* **WHAT THIS TASK INVOLVES**:
Give the entries below again exactly. Their pictures are not needed.

* **PROVIDED ENTRIES**:
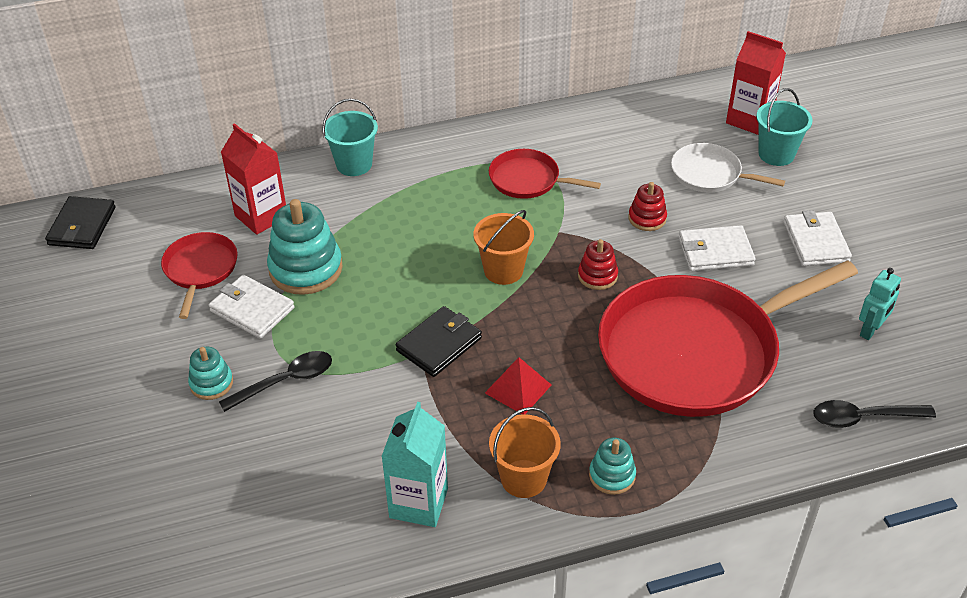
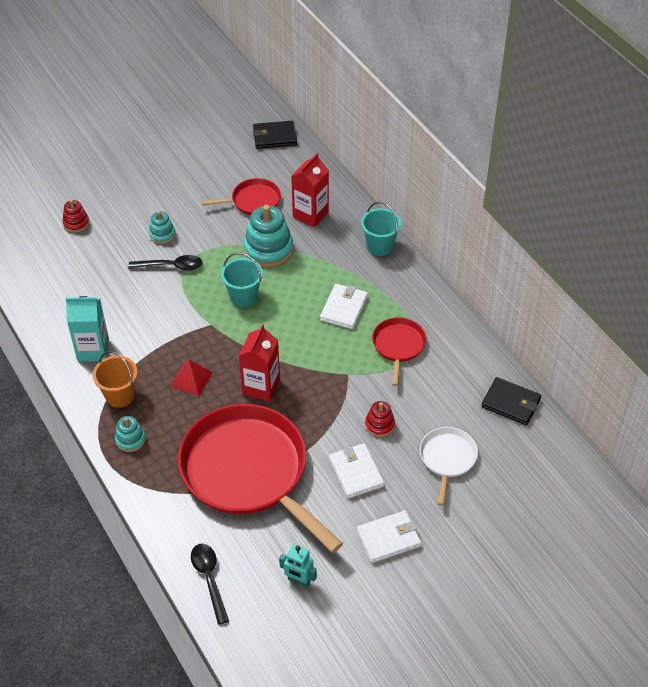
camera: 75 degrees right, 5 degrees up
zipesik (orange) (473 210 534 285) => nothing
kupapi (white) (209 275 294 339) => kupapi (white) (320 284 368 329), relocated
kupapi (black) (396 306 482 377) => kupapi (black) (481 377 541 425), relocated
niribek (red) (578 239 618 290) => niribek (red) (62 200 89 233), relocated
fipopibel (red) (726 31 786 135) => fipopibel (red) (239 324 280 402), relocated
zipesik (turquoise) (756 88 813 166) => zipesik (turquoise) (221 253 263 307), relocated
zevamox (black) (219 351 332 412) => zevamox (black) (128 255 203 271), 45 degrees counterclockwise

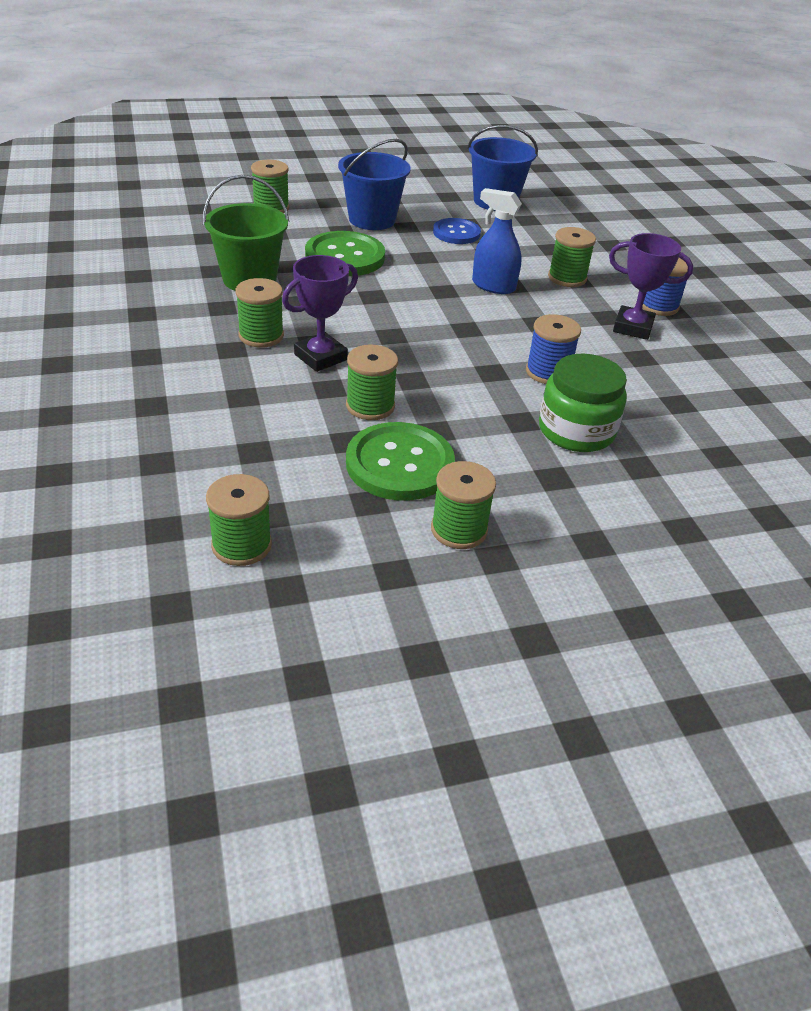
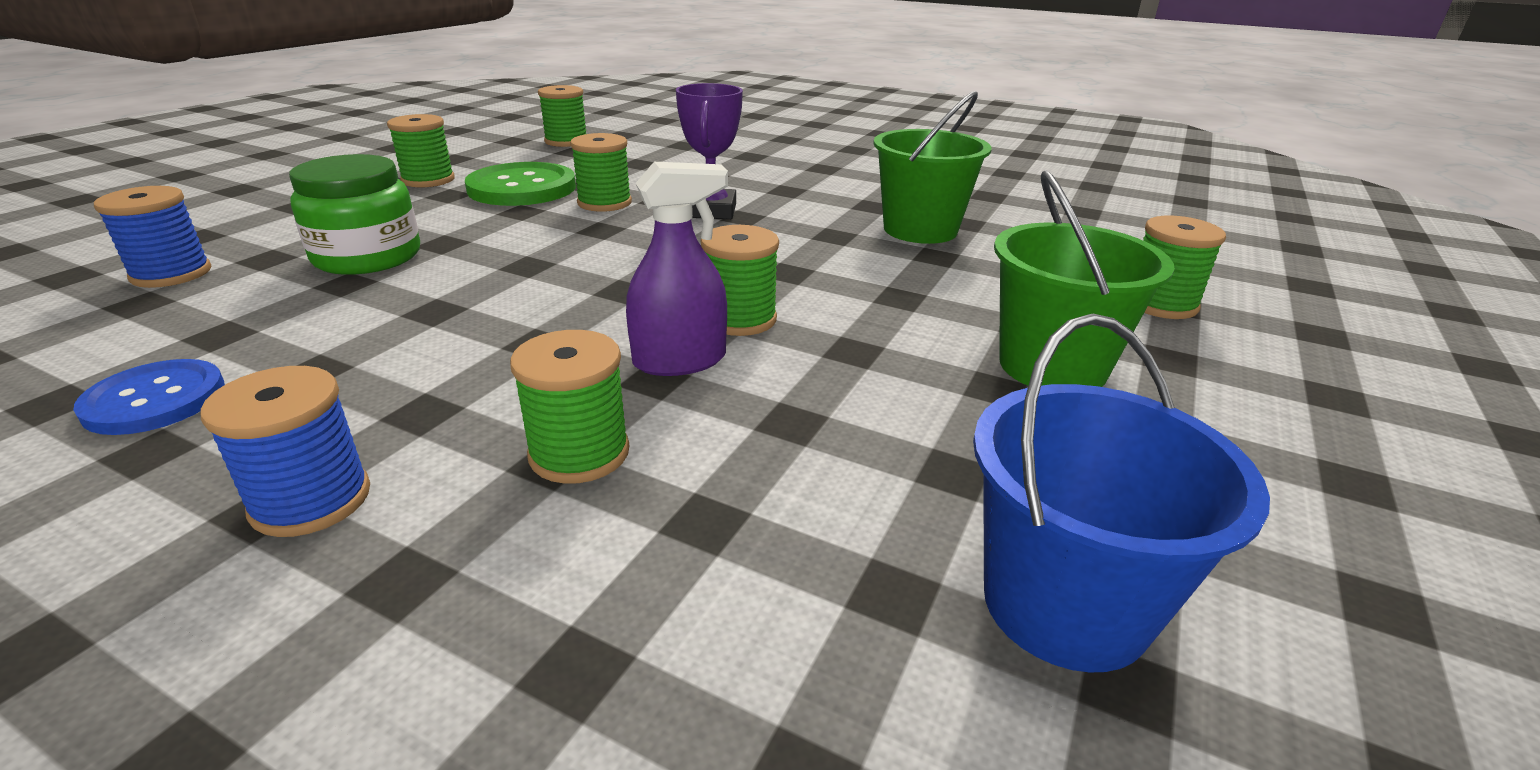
camera: 135 degrees right, 10 degrees down
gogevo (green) (305 231 385 276) => nothing
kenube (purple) (609 233 693 340) => nothing
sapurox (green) (236 278 284 347) => sapurox (green) (701 225 779 336), relocated
gogevo (blue) (433 218 481 244) => gogevo (blue) (73 359 225 435), relocated
sapurox (blue) (526 314 581 384) => sapurox (blue) (94 186 211 288), relocated
zipesik (blue) (338 139 411 230) => zipesik (green) (994 170 1175 387)
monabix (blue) (472 188 522 294) => monabix (purple) (626 162 728 376)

* **PROBLEM SOLUTION**:
camera: 75 degrees right, 5 degrees up
zipesik (orange) (473 210 534 285) => nothing
kupapi (white) (209 275 294 339) => kupapi (white) (320 284 368 329), relocated
kupapi (black) (396 306 482 377) => kupapi (black) (481 377 541 425), relocated
niribek (red) (578 239 618 290) => niribek (red) (62 200 89 233), relocated
fipopibel (red) (726 31 786 135) => fipopibel (red) (239 324 280 402), relocated
zipesik (turquoise) (756 88 813 166) => zipesik (turquoise) (221 253 263 307), relocated
zevamox (black) (219 351 332 412) => zevamox (black) (128 255 203 271), 45 degrees counterclockwise

camera: 135 degrees right, 10 degrees down
gogevo (green) (305 231 385 276) => nothing
kenube (purple) (609 233 693 340) => nothing
sapurox (green) (236 278 284 347) => sapurox (green) (701 225 779 336), relocated
gogevo (blue) (433 218 481 244) => gogevo (blue) (73 359 225 435), relocated
sapurox (blue) (526 314 581 384) => sapurox (blue) (94 186 211 288), relocated
zipesik (blue) (338 139 411 230) => zipesik (green) (994 170 1175 387)
monabix (blue) (472 188 522 294) => monabix (purple) (626 162 728 376)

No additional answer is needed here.